WHAT IS NEEDED: Copy all the records that follow, switching every "suede tan couch" to "brown leather sofa" and leaving everything else unchanged.

* START SOURCE DATA *

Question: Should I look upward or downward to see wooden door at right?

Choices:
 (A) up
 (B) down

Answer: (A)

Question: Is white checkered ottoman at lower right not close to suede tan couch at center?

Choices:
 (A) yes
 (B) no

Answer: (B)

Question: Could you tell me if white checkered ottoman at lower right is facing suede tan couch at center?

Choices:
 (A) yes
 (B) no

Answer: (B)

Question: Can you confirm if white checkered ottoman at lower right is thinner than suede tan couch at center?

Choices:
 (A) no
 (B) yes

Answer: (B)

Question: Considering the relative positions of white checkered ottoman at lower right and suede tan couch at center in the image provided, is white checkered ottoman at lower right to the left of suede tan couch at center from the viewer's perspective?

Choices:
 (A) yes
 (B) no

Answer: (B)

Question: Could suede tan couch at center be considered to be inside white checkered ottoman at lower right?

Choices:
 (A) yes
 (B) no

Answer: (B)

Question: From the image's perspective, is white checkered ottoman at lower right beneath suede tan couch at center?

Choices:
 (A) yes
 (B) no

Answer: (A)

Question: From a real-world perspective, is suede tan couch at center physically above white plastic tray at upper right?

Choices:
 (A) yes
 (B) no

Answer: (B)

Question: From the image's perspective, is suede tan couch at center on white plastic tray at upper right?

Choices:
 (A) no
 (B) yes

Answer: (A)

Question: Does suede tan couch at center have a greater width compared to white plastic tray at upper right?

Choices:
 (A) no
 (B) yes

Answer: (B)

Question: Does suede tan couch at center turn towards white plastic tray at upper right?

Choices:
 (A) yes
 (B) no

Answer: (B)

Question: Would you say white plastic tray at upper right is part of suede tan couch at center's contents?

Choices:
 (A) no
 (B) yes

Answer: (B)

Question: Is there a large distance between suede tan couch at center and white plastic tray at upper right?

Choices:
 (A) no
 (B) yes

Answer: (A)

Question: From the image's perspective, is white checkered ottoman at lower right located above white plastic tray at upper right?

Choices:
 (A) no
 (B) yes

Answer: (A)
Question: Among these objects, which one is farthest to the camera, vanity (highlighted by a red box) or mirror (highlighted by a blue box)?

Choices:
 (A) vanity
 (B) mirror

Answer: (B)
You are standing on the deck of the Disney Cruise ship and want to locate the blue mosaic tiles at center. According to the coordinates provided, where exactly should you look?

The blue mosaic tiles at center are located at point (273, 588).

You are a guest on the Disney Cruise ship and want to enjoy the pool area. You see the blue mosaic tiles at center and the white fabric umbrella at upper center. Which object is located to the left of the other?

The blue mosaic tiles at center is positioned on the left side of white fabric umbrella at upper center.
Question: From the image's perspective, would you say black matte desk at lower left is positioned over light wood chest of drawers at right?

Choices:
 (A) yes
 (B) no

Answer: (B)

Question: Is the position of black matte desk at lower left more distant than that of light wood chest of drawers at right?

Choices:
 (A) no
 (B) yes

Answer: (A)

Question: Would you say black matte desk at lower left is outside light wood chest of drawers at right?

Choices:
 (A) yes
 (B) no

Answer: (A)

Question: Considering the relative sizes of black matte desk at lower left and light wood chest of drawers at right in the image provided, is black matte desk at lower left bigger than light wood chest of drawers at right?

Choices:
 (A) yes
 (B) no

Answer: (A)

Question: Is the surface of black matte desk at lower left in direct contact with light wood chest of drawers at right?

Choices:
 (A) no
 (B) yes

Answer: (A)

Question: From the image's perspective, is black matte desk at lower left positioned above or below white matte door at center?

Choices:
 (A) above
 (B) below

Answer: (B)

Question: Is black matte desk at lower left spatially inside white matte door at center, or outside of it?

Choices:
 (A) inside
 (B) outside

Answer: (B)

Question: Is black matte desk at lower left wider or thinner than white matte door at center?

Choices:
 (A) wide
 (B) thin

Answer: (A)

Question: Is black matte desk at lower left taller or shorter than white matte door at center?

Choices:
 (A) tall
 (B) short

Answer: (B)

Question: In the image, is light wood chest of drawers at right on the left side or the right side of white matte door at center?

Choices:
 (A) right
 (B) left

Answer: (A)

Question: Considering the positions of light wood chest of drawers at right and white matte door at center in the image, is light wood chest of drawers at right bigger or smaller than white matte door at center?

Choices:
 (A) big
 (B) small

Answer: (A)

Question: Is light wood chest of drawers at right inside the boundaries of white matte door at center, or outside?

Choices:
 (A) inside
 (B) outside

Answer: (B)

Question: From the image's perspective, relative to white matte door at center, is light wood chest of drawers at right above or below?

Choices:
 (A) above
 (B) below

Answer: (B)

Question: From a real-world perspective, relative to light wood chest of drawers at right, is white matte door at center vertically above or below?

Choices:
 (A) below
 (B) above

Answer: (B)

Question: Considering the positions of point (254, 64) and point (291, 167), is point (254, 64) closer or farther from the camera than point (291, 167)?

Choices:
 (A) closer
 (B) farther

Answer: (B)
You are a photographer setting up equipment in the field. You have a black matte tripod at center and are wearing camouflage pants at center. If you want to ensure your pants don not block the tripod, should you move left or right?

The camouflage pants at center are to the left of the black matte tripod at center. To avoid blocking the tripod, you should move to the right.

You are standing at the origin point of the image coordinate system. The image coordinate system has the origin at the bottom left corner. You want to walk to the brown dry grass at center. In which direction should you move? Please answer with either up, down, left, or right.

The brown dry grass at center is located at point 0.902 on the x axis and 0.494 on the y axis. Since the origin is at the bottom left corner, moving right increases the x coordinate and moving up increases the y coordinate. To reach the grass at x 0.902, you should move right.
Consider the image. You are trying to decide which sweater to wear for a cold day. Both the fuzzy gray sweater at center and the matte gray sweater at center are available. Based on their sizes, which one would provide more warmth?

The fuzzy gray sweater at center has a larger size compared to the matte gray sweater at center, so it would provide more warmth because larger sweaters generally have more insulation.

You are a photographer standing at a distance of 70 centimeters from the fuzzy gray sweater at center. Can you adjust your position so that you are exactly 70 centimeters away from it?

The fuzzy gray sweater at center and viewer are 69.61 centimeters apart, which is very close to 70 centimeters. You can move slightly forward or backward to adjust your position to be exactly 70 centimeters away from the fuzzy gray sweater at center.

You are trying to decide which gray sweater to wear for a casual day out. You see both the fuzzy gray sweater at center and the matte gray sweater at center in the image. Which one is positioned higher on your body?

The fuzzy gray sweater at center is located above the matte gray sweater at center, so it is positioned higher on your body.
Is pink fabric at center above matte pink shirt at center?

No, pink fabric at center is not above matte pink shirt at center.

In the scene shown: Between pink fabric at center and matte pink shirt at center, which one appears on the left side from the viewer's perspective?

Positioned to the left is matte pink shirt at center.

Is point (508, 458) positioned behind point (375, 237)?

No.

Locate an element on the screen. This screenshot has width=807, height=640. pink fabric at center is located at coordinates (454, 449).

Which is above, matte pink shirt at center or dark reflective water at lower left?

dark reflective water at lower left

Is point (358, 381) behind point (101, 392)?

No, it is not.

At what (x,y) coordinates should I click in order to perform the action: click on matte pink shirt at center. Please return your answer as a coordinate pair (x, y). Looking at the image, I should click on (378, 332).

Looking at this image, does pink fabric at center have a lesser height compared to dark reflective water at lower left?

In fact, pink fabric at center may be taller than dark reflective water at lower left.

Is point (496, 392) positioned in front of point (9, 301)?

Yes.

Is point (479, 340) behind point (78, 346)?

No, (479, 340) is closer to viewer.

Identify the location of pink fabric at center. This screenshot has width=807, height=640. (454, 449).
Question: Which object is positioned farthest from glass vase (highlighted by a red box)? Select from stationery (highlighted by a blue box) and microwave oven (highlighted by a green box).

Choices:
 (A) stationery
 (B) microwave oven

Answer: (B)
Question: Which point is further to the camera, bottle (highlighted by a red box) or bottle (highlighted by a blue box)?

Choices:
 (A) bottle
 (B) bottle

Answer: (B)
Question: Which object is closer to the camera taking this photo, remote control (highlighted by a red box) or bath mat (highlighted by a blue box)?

* END SOURCE DATA *

RESULT FOR THIS TASK:
Question: Should I look upward or downward to see wooden door at right?

Choices:
 (A) up
 (B) down

Answer: (A)

Question: Is white checkered ottoman at lower right not close to brown leather sofa at center?

Choices:
 (A) yes
 (B) no

Answer: (B)

Question: Could you tell me if white checkered ottoman at lower right is facing brown leather sofa at center?

Choices:
 (A) yes
 (B) no

Answer: (B)

Question: Can you confirm if white checkered ottoman at lower right is thinner than brown leather sofa at center?

Choices:
 (A) no
 (B) yes

Answer: (B)

Question: Considering the relative positions of white checkered ottoman at lower right and brown leather sofa at center in the image provided, is white checkered ottoman at lower right to the left of brown leather sofa at center from the viewer's perspective?

Choices:
 (A) yes
 (B) no

Answer: (B)

Question: Could brown leather sofa at center be considered to be inside white checkered ottoman at lower right?

Choices:
 (A) yes
 (B) no

Answer: (B)

Question: From the image's perspective, is white checkered ottoman at lower right beneath brown leather sofa at center?

Choices:
 (A) yes
 (B) no

Answer: (A)

Question: From a real-world perspective, is brown leather sofa at center physically above white plastic tray at upper right?

Choices:
 (A) yes
 (B) no

Answer: (B)

Question: From the image's perspective, is brown leather sofa at center on white plastic tray at upper right?

Choices:
 (A) no
 (B) yes

Answer: (A)

Question: Does brown leather sofa at center have a greater width compared to white plastic tray at upper right?

Choices:
 (A) no
 (B) yes

Answer: (B)

Question: Does brown leather sofa at center turn towards white plastic tray at upper right?

Choices:
 (A) yes
 (B) no

Answer: (B)

Question: Would you say white plastic tray at upper right is part of brown leather sofa at center's contents?

Choices:
 (A) no
 (B) yes

Answer: (B)

Question: Is there a large distance between brown leather sofa at center and white plastic tray at upper right?

Choices:
 (A) no
 (B) yes

Answer: (A)

Question: From the image's perspective, is white checkered ottoman at lower right located above white plastic tray at upper right?

Choices:
 (A) no
 (B) yes

Answer: (A)
Question: Among these objects, which one is farthest to the camera, vanity (highlighted by a red box) or mirror (highlighted by a blue box)?

Choices:
 (A) vanity
 (B) mirror

Answer: (B)
You are standing on the deck of the Disney Cruise ship and want to locate the blue mosaic tiles at center. According to the coordinates provided, where exactly should you look?

The blue mosaic tiles at center are located at point (273, 588).

You are a guest on the Disney Cruise ship and want to enjoy the pool area. You see the blue mosaic tiles at center and the white fabric umbrella at upper center. Which object is located to the left of the other?

The blue mosaic tiles at center is positioned on the left side of white fabric umbrella at upper center.
Question: From the image's perspective, would you say black matte desk at lower left is positioned over light wood chest of drawers at right?

Choices:
 (A) yes
 (B) no

Answer: (B)

Question: Is the position of black matte desk at lower left more distant than that of light wood chest of drawers at right?

Choices:
 (A) no
 (B) yes

Answer: (A)

Question: Would you say black matte desk at lower left is outside light wood chest of drawers at right?

Choices:
 (A) yes
 (B) no

Answer: (A)

Question: Considering the relative sizes of black matte desk at lower left and light wood chest of drawers at right in the image provided, is black matte desk at lower left bigger than light wood chest of drawers at right?

Choices:
 (A) yes
 (B) no

Answer: (A)

Question: Is the surface of black matte desk at lower left in direct contact with light wood chest of drawers at right?

Choices:
 (A) no
 (B) yes

Answer: (A)

Question: From the image's perspective, is black matte desk at lower left positioned above or below white matte door at center?

Choices:
 (A) above
 (B) below

Answer: (B)

Question: Is black matte desk at lower left spatially inside white matte door at center, or outside of it?

Choices:
 (A) inside
 (B) outside

Answer: (B)

Question: Is black matte desk at lower left wider or thinner than white matte door at center?

Choices:
 (A) wide
 (B) thin

Answer: (A)

Question: Is black matte desk at lower left taller or shorter than white matte door at center?

Choices:
 (A) tall
 (B) short

Answer: (B)

Question: In the image, is light wood chest of drawers at right on the left side or the right side of white matte door at center?

Choices:
 (A) right
 (B) left

Answer: (A)

Question: Considering the positions of light wood chest of drawers at right and white matte door at center in the image, is light wood chest of drawers at right bigger or smaller than white matte door at center?

Choices:
 (A) big
 (B) small

Answer: (A)

Question: Is light wood chest of drawers at right inside the boundaries of white matte door at center, or outside?

Choices:
 (A) inside
 (B) outside

Answer: (B)

Question: From the image's perspective, relative to white matte door at center, is light wood chest of drawers at right above or below?

Choices:
 (A) above
 (B) below

Answer: (B)

Question: From a real-world perspective, relative to light wood chest of drawers at right, is white matte door at center vertically above or below?

Choices:
 (A) below
 (B) above

Answer: (B)

Question: Considering the positions of point (254, 64) and point (291, 167), is point (254, 64) closer or farther from the camera than point (291, 167)?

Choices:
 (A) closer
 (B) farther

Answer: (B)
You are a photographer setting up equipment in the field. You have a black matte tripod at center and are wearing camouflage pants at center. If you want to ensure your pants don not block the tripod, should you move left or right?

The camouflage pants at center are to the left of the black matte tripod at center. To avoid blocking the tripod, you should move to the right.

You are standing at the origin point of the image coordinate system. The image coordinate system has the origin at the bottom left corner. You want to walk to the brown dry grass at center. In which direction should you move? Please answer with either up, down, left, or right.

The brown dry grass at center is located at point 0.902 on the x axis and 0.494 on the y axis. Since the origin is at the bottom left corner, moving right increases the x coordinate and moving up increases the y coordinate. To reach the grass at x 0.902, you should move right.
Consider the image. You are trying to decide which sweater to wear for a cold day. Both the fuzzy gray sweater at center and the matte gray sweater at center are available. Based on their sizes, which one would provide more warmth?

The fuzzy gray sweater at center has a larger size compared to the matte gray sweater at center, so it would provide more warmth because larger sweaters generally have more insulation.

You are a photographer standing at a distance of 70 centimeters from the fuzzy gray sweater at center. Can you adjust your position so that you are exactly 70 centimeters away from it?

The fuzzy gray sweater at center and viewer are 69.61 centimeters apart, which is very close to 70 centimeters. You can move slightly forward or backward to adjust your position to be exactly 70 centimeters away from the fuzzy gray sweater at center.

You are trying to decide which gray sweater to wear for a casual day out. You see both the fuzzy gray sweater at center and the matte gray sweater at center in the image. Which one is positioned higher on your body?

The fuzzy gray sweater at center is located above the matte gray sweater at center, so it is positioned higher on your body.
Is pink fabric at center above matte pink shirt at center?

No, pink fabric at center is not above matte pink shirt at center.

In the scene shown: Between pink fabric at center and matte pink shirt at center, which one appears on the left side from the viewer's perspective?

Positioned to the left is matte pink shirt at center.

Is point (508, 458) positioned behind point (375, 237)?

No.

Locate an element on the screen. This screenshot has width=807, height=640. pink fabric at center is located at coordinates (454, 449).

Which is above, matte pink shirt at center or dark reflective water at lower left?

dark reflective water at lower left

Is point (358, 381) behind point (101, 392)?

No, it is not.

At what (x,y) coordinates should I click in order to perform the action: click on matte pink shirt at center. Please return your answer as a coordinate pair (x, y). Looking at the image, I should click on (378, 332).

Looking at this image, does pink fabric at center have a lesser height compared to dark reflective water at lower left?

In fact, pink fabric at center may be taller than dark reflective water at lower left.

Is point (496, 392) positioned in front of point (9, 301)?

Yes.

Is point (479, 340) behind point (78, 346)?

No, (479, 340) is closer to viewer.

Identify the location of pink fabric at center. This screenshot has width=807, height=640. (454, 449).
Question: Which object is positioned farthest from glass vase (highlighted by a red box)? Select from stationery (highlighted by a blue box) and microwave oven (highlighted by a green box).

Choices:
 (A) stationery
 (B) microwave oven

Answer: (B)
Question: Which point is further to the camera, bottle (highlighted by a red box) or bottle (highlighted by a blue box)?

Choices:
 (A) bottle
 (B) bottle

Answer: (B)
Question: Which object is closer to the camera taking this photo, remote control (highlighted by a red box) or bath mat (highlighted by a blue box)?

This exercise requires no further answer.